Pull out every line of the listing below that contains the string "appoggiatura".

--- Begin Input data ---

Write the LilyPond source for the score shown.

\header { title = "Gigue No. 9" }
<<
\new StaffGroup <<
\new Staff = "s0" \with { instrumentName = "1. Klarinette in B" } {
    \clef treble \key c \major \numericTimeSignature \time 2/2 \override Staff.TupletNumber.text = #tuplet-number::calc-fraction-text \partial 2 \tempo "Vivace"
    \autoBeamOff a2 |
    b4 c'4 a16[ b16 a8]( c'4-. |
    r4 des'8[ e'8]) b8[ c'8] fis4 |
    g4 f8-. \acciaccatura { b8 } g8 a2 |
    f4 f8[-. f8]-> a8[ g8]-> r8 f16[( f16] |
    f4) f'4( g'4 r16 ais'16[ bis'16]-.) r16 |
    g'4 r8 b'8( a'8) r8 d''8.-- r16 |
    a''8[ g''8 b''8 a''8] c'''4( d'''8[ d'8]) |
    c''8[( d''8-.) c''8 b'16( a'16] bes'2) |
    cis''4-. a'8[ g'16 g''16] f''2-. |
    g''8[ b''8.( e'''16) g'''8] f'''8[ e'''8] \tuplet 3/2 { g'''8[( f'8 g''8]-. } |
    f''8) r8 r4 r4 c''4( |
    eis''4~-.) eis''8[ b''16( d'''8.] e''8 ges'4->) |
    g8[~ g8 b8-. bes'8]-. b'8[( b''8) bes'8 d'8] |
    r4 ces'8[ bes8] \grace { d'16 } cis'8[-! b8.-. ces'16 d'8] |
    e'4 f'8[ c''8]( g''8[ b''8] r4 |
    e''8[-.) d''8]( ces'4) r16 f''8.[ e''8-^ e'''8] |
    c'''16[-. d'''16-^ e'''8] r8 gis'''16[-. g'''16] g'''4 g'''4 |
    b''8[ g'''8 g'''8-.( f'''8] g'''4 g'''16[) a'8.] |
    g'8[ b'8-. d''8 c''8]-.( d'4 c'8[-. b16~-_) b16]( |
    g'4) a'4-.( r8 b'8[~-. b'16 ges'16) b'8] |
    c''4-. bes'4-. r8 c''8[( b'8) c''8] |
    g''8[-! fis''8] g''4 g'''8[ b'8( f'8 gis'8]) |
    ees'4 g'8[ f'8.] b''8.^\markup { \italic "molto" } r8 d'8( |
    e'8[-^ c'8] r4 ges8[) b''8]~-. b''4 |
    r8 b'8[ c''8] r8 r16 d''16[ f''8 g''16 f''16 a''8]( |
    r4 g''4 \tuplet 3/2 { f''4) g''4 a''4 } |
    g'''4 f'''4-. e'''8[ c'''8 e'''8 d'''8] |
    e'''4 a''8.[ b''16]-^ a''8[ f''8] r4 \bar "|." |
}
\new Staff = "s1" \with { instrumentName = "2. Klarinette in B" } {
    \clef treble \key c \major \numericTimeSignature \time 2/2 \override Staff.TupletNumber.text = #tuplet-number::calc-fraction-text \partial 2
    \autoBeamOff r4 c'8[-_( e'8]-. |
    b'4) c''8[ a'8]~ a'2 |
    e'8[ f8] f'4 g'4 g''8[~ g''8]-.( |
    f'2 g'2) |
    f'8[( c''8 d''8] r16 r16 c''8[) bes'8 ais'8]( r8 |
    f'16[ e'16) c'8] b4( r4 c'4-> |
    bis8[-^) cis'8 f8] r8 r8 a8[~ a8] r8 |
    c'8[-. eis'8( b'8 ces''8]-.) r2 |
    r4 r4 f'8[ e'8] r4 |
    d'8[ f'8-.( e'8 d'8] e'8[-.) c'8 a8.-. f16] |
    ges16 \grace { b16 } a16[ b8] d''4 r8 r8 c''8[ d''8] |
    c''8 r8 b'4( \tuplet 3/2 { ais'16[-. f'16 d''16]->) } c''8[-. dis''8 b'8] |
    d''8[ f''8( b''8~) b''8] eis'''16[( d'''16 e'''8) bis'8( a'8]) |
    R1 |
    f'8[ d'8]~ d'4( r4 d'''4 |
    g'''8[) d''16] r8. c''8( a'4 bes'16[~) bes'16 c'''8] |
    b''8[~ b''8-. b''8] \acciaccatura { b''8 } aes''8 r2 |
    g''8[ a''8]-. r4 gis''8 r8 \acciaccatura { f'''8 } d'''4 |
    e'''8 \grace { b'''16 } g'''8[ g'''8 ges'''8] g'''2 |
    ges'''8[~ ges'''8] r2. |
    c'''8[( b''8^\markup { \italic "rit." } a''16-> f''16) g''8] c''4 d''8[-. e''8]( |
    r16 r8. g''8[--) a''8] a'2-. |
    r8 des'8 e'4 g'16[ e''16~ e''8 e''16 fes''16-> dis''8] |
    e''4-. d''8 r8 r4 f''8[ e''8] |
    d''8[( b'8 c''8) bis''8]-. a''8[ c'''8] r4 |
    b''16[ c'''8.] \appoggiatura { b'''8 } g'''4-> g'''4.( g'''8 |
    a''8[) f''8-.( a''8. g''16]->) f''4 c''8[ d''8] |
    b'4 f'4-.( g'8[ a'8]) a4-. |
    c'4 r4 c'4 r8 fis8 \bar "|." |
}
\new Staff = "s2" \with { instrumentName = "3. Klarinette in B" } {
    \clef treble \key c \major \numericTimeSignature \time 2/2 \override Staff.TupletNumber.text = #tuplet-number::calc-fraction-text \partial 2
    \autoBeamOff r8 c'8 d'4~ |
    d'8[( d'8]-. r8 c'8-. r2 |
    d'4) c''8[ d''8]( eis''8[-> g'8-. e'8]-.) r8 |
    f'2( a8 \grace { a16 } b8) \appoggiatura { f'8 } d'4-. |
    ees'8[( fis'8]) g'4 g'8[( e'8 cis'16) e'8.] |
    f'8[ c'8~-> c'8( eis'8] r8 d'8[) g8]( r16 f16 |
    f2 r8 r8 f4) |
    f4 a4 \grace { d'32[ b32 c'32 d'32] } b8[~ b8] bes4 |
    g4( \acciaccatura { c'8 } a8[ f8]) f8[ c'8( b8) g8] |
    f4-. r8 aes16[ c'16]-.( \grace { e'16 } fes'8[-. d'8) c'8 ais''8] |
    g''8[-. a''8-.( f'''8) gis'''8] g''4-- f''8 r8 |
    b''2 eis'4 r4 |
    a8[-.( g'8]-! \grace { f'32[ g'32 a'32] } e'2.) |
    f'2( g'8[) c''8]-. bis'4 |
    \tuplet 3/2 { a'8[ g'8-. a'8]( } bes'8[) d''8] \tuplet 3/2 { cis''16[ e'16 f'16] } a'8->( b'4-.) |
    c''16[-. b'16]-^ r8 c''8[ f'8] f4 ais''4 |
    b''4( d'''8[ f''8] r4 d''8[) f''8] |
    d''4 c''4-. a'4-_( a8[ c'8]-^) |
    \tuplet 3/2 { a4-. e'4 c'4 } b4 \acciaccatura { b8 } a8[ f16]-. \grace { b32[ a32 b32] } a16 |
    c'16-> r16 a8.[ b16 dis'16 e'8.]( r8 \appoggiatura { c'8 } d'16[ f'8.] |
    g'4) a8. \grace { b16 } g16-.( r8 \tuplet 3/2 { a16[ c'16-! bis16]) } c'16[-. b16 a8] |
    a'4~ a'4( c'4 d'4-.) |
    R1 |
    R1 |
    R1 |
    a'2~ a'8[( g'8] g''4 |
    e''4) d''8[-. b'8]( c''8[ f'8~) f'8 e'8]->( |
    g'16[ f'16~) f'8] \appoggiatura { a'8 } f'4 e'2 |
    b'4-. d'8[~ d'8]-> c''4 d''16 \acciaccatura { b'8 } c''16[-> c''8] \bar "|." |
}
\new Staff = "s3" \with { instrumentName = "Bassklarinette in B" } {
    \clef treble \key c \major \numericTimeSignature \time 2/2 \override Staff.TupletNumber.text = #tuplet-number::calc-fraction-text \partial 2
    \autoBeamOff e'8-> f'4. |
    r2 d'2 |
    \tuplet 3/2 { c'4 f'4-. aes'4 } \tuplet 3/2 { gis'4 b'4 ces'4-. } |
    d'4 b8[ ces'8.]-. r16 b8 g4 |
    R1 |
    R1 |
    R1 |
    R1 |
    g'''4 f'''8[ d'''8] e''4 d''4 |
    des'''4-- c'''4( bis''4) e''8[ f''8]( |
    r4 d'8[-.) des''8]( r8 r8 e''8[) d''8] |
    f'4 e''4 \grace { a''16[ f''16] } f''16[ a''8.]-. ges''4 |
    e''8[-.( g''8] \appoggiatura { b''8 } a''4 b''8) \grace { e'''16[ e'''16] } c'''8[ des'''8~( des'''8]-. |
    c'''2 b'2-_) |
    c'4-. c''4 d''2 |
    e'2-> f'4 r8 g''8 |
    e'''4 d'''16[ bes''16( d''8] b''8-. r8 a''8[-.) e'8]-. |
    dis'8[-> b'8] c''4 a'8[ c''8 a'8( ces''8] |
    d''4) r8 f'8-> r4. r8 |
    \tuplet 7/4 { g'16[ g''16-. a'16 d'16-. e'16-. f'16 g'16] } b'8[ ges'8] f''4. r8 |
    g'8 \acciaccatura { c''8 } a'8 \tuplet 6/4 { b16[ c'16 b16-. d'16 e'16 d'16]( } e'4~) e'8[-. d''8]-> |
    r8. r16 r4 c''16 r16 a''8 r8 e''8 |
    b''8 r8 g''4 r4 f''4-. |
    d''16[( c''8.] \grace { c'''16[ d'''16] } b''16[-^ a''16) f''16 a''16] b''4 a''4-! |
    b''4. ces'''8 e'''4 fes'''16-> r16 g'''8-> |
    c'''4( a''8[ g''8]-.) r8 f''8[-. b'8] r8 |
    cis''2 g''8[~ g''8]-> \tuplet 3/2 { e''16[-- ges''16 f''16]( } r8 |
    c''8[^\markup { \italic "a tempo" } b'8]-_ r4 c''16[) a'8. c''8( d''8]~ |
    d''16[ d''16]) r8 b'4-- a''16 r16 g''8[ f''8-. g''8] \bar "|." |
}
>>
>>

--- End Input data ---

◆ **Task result**:
    b''16[ c'''8.] \appoggiatura { b'''8 } g'''4-> g'''4.( g'''8 |
    f'2( a8 \grace { a16 } b8) \appoggiatura { f'8 } d'4-. |
    c'16-> r16 a8.[ b16 dis'16 e'8.]( r8 \appoggiatura { c'8 } d'16[ f'8.] |
    g'16[ f'16~) f'8] \appoggiatura { a'8 } f'4 e'2 |
    e''8[-.( g''8] \appoggiatura { b''8 } a''4 b''8) \grace { e'''16[ e'''16] } c'''8[ des'''8~( des'''8]-. |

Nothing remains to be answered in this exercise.